EXERCISE DIRECTIONS: Go through the following listing and count each line that contains the string "brick"; the answer is that number alone.

MATERIAL FOR THE TASK:
= = =

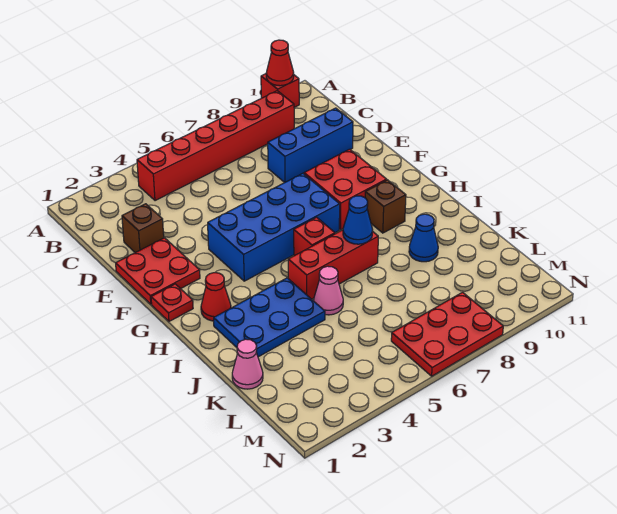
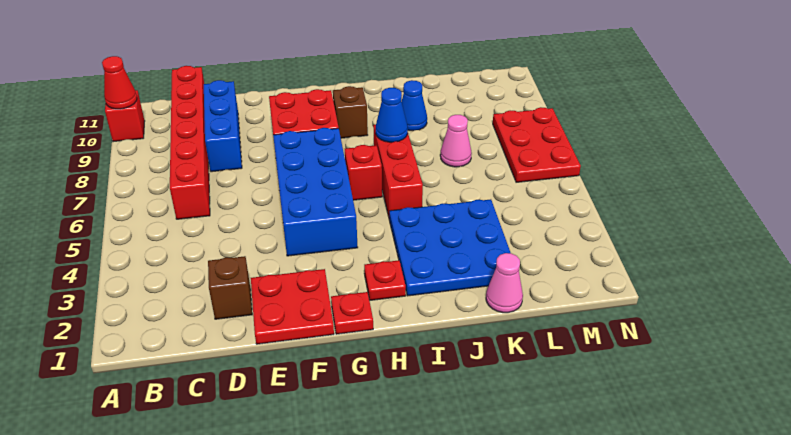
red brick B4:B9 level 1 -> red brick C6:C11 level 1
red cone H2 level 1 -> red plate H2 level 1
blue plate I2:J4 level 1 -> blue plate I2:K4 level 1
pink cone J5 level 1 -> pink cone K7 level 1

= = =

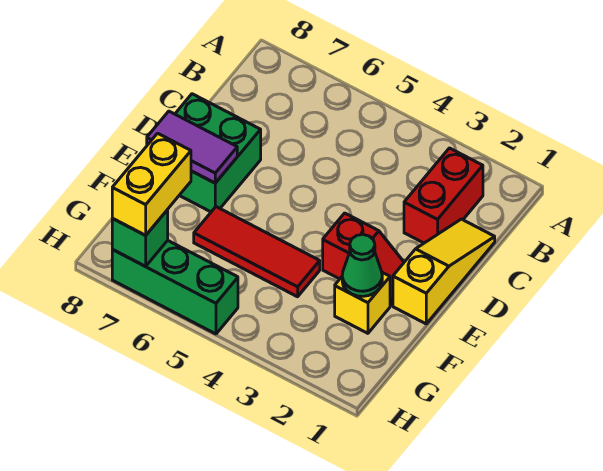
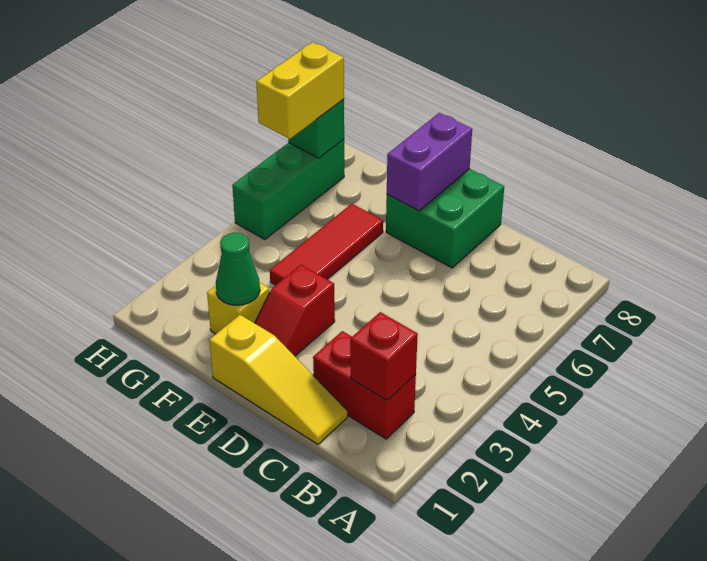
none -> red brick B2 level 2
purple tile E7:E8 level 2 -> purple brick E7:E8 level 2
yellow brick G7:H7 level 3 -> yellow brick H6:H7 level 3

= = =

RESULT FOR THIS TASK: 4